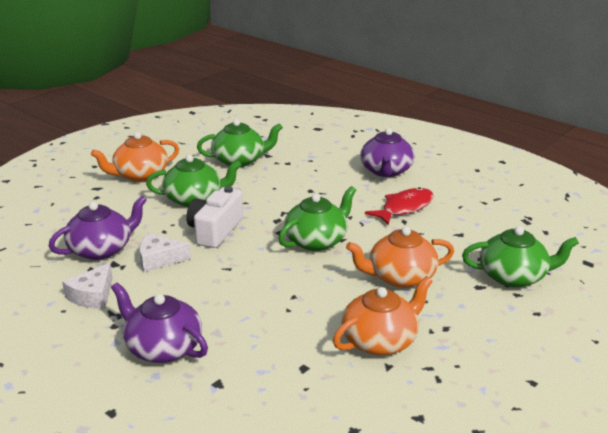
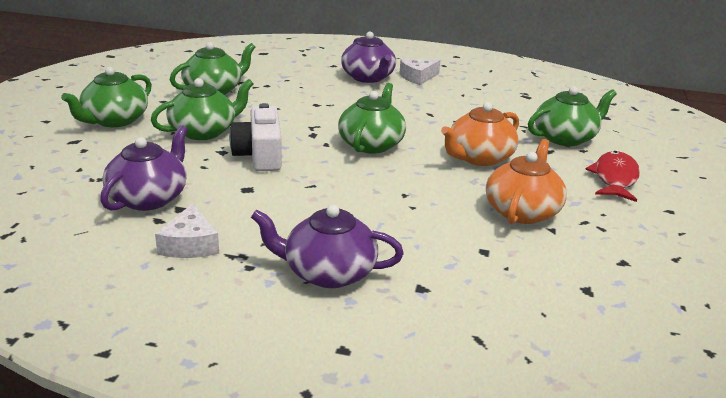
camera: 30 degrees left, 0 degrees up
(140, 175) = (114, 120): orange teapot -> green teapot
(159, 259) = (228, 193): white cheese -> white cheese (418, 77)
(404, 208) = (418, 104): red fish -> red fish (615, 178)

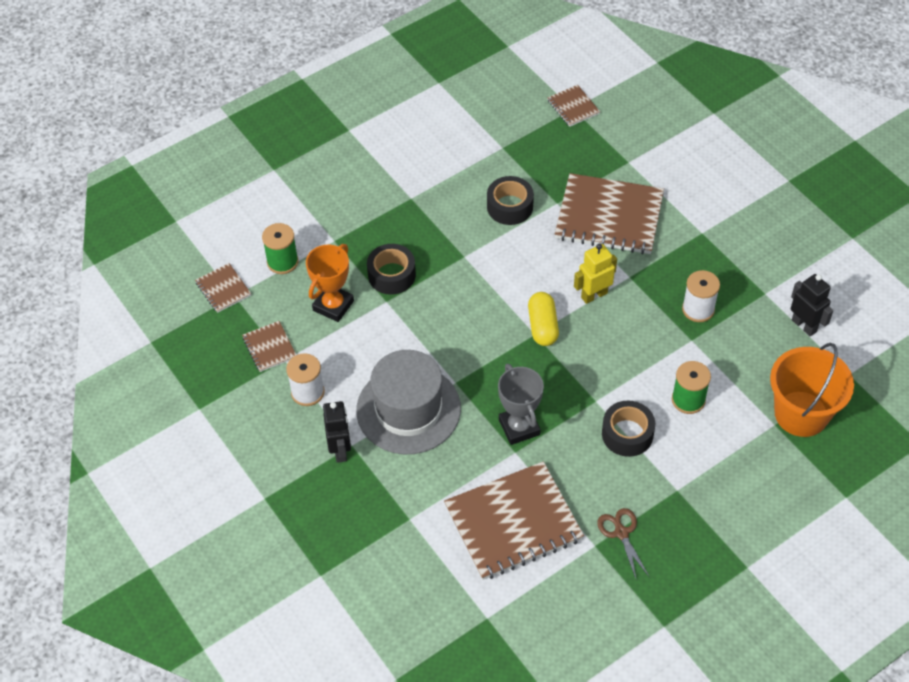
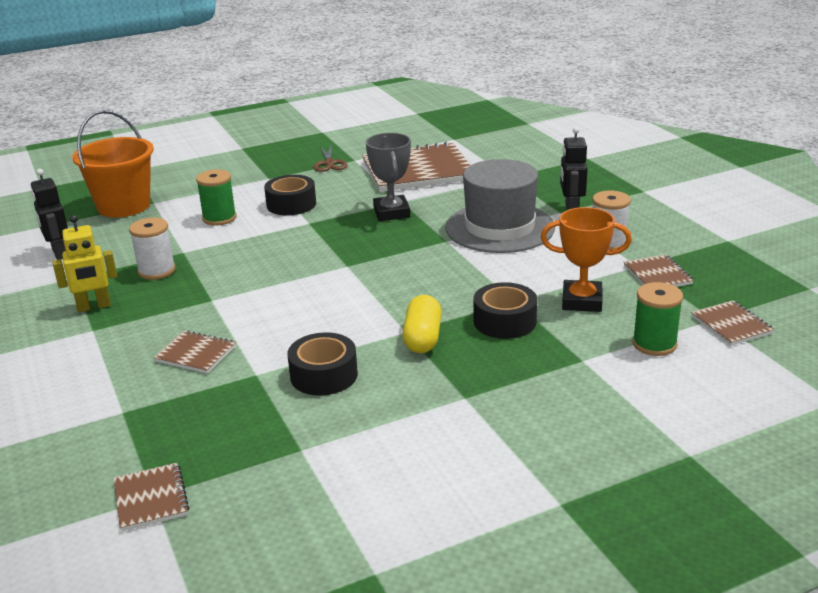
camera: 170 degrees left, 25 degrees down
(333, 305) = (582, 301): orange trophy -> orange trophy turned 60 degrees clockwise
(542, 326) = (335, 270): yellow capsule -> yellow capsule (423, 338)
(594, 295) = (263, 288): yellow robot -> yellow robot (94, 306)
(609, 217) = (196, 354): brown notebook -> brown notebook, size x0.47

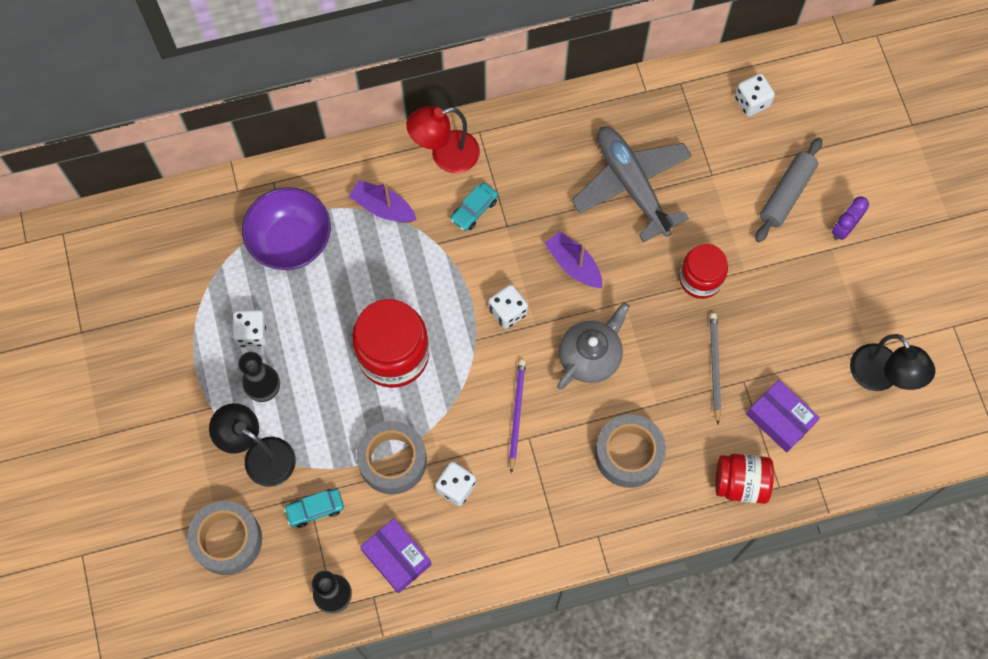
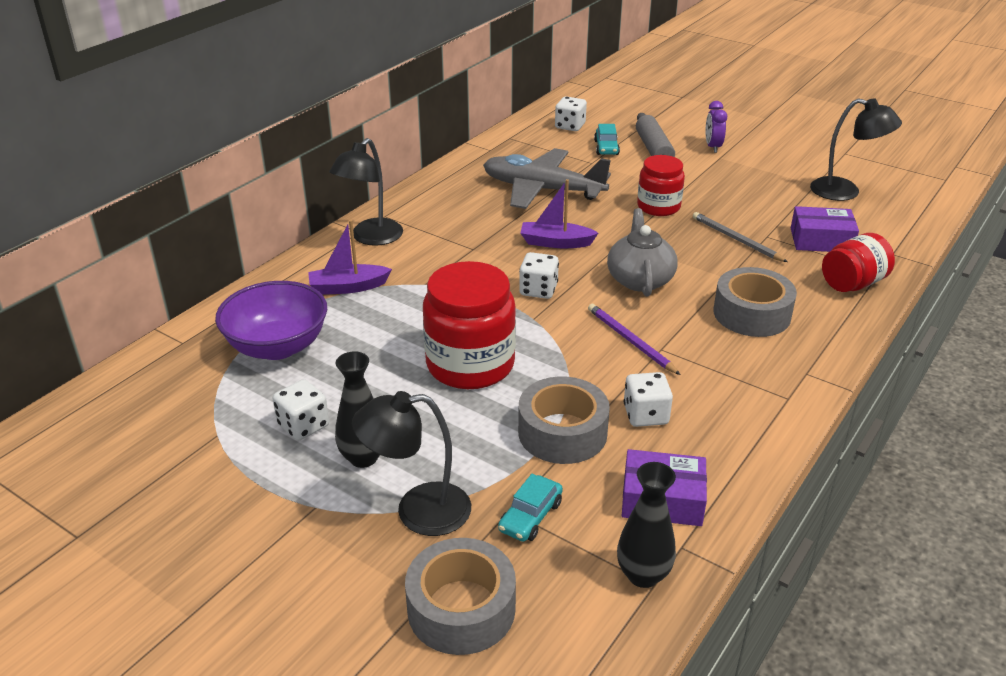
camera: 40 degrees left, 35 degrees down
(445, 155) = (371, 238): red lamp -> black lamp
(474, 210) = (434, 253): turquoise car -> turquoise car (606, 148)

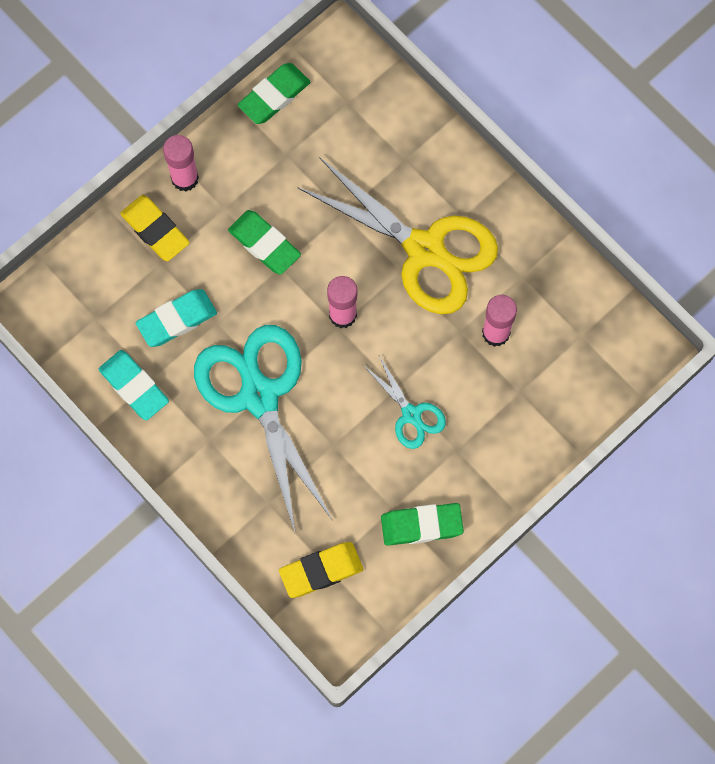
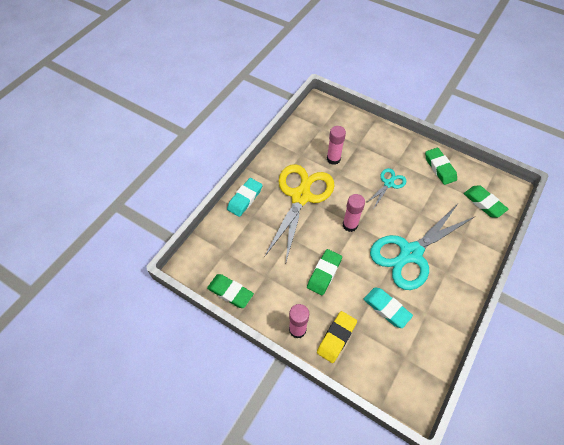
camera: 105 degrees left, 15 degrees down
(134, 387) = (436, 321): turquoise eraser -> turquoise eraser (245, 199)
(321, 571) = (483, 203): yellow eraser -> green eraser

◆ **AIM OF THE EXERCISE**: Scan the material above for the string "yellow", and copy every line where it is found.

◆ **ANSWER SPACE**:
(542, 326) = (335, 270): yellow capsule -> yellow capsule (423, 338)
(594, 295) = (263, 288): yellow robot -> yellow robot (94, 306)
(321, 571) = (483, 203): yellow eraser -> green eraser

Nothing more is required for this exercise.